> **Task requirements**
Write out the entries below exactly, but only from the line containing "orange 1x1 cone [364,263,391,306]" through the line containing "cyan 1x2 brick", and without the pictures.

> **Information given**
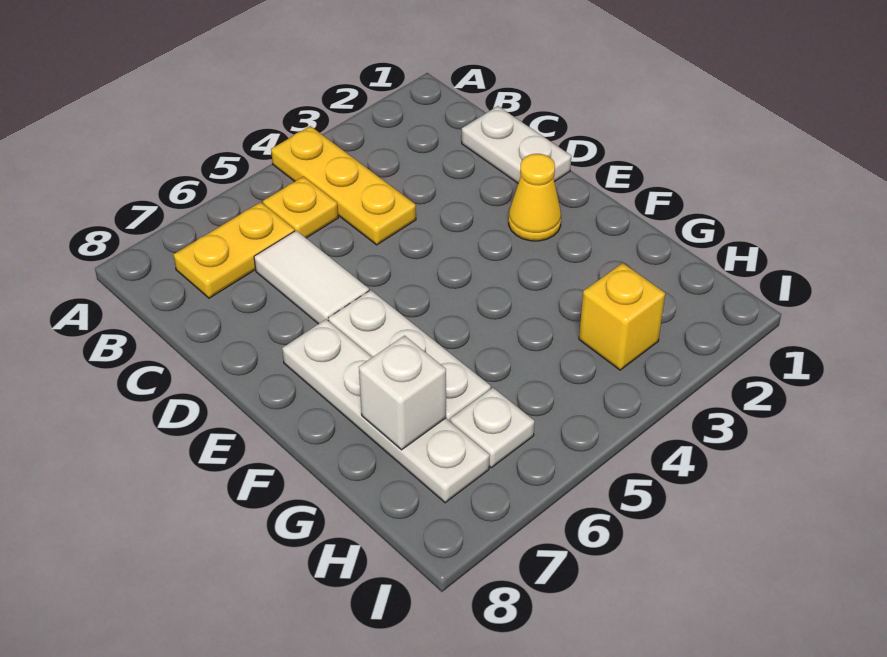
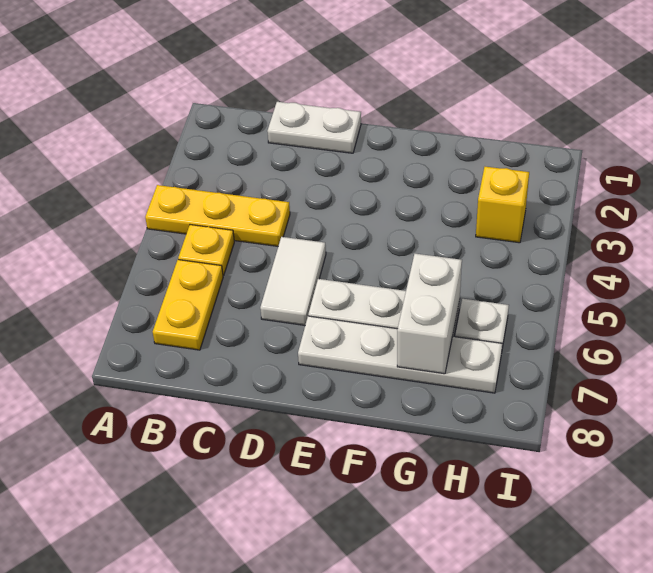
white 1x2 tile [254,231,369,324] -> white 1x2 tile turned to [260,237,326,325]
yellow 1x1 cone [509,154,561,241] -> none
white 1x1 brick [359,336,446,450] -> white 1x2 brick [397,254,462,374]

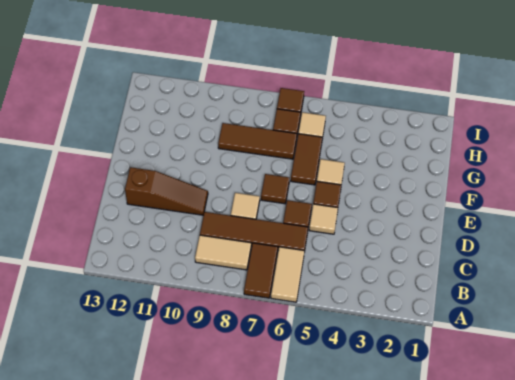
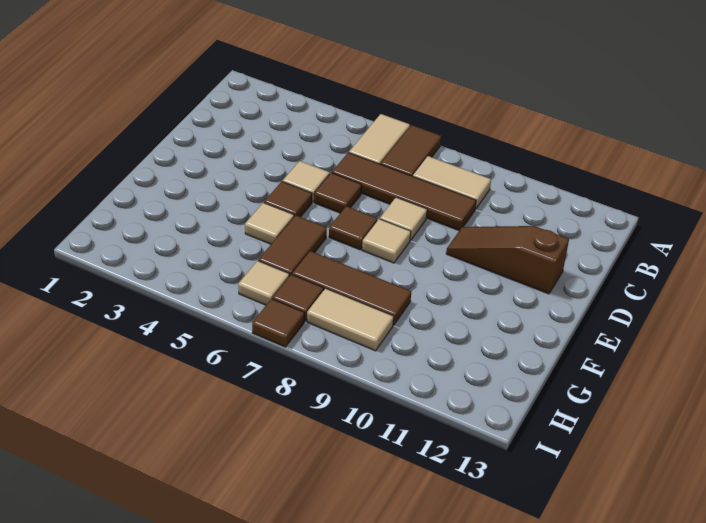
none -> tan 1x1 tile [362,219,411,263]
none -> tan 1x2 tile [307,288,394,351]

---

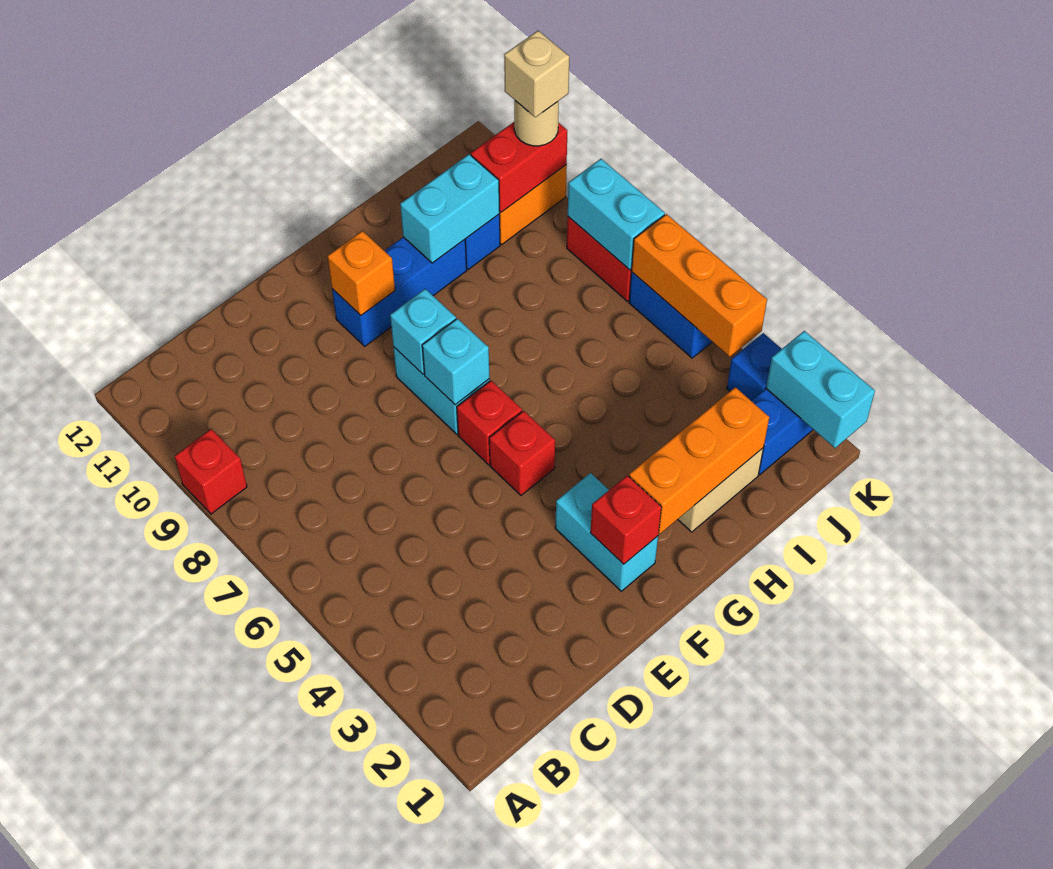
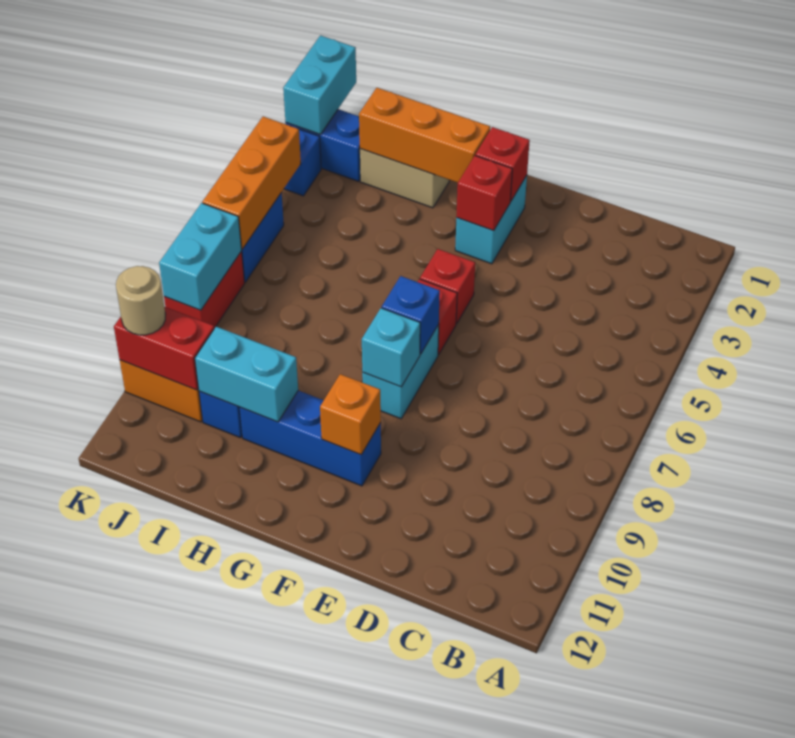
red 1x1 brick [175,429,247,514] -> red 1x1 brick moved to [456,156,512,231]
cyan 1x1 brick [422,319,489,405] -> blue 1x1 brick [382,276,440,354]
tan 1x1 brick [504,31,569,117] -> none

...

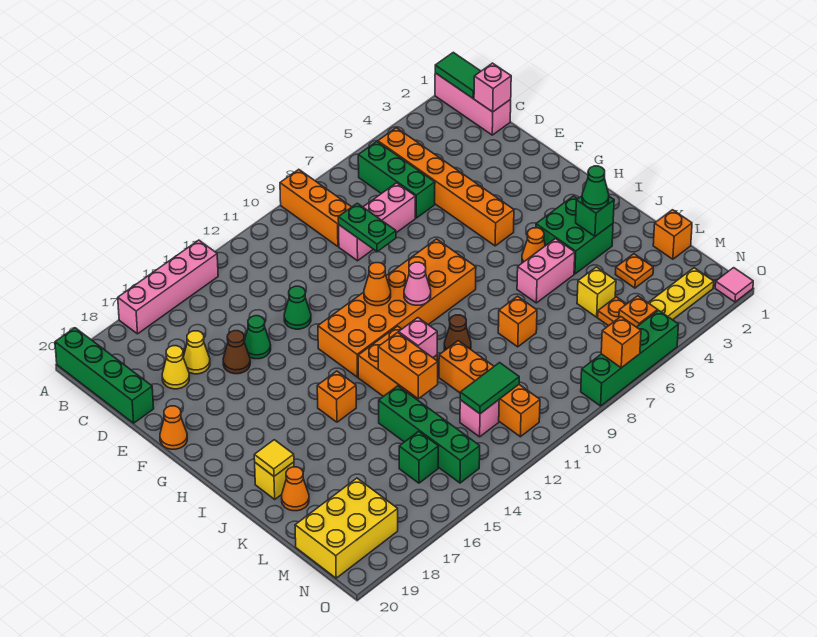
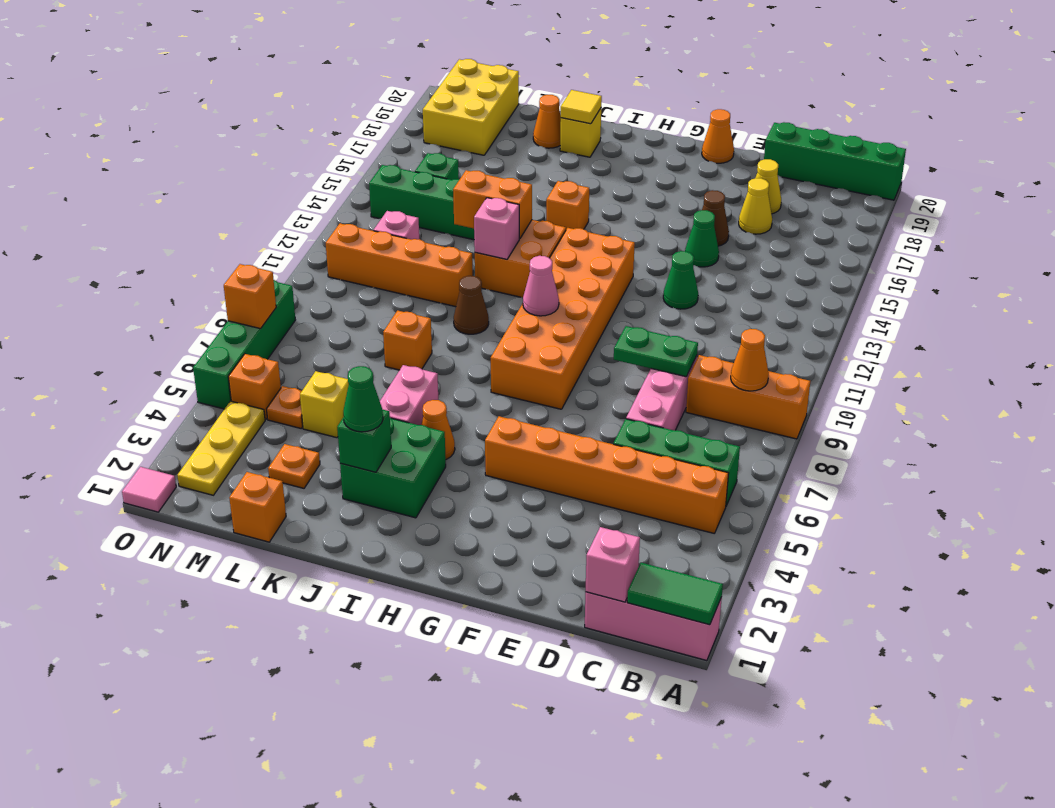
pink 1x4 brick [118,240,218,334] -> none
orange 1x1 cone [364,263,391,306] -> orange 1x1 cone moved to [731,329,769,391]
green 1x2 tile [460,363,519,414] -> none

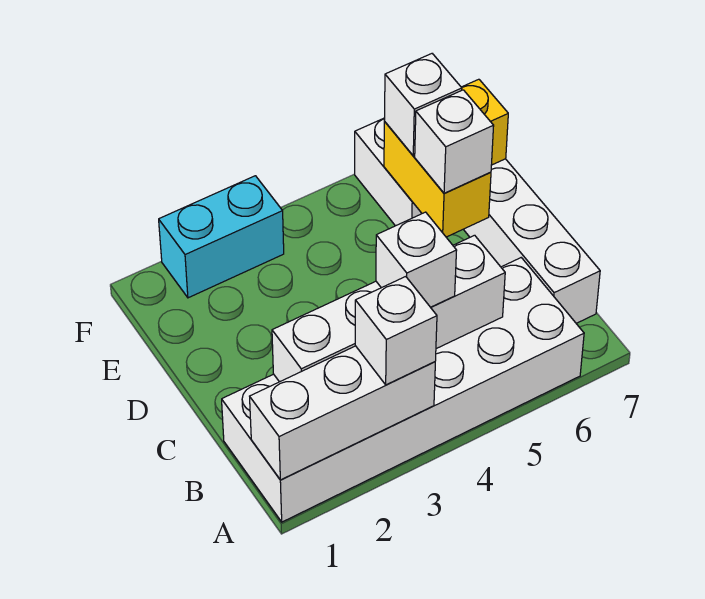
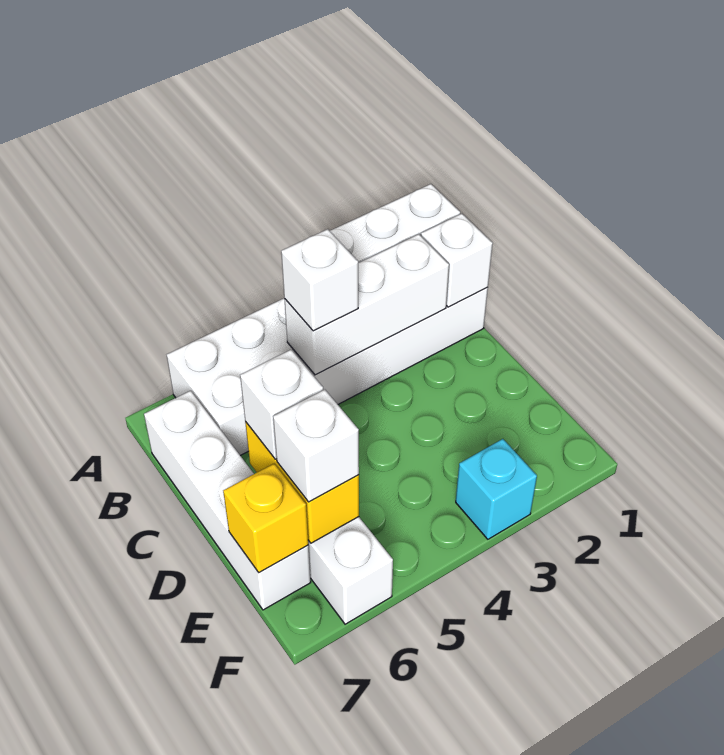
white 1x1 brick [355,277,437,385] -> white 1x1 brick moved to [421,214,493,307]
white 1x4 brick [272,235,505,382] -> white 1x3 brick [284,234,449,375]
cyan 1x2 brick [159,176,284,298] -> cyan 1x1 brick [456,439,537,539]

> **Response box**
orange 1x1 cone [364,263,391,306] -> orange 1x1 cone moved to [731,329,769,391]
green 1x2 tile [460,363,519,414] -> none

white 1x1 brick [355,277,437,385] -> white 1x1 brick moved to [421,214,493,307]
white 1x4 brick [272,235,505,382] -> white 1x3 brick [284,234,449,375]
cyan 1x2 brick [159,176,284,298] -> cyan 1x1 brick [456,439,537,539]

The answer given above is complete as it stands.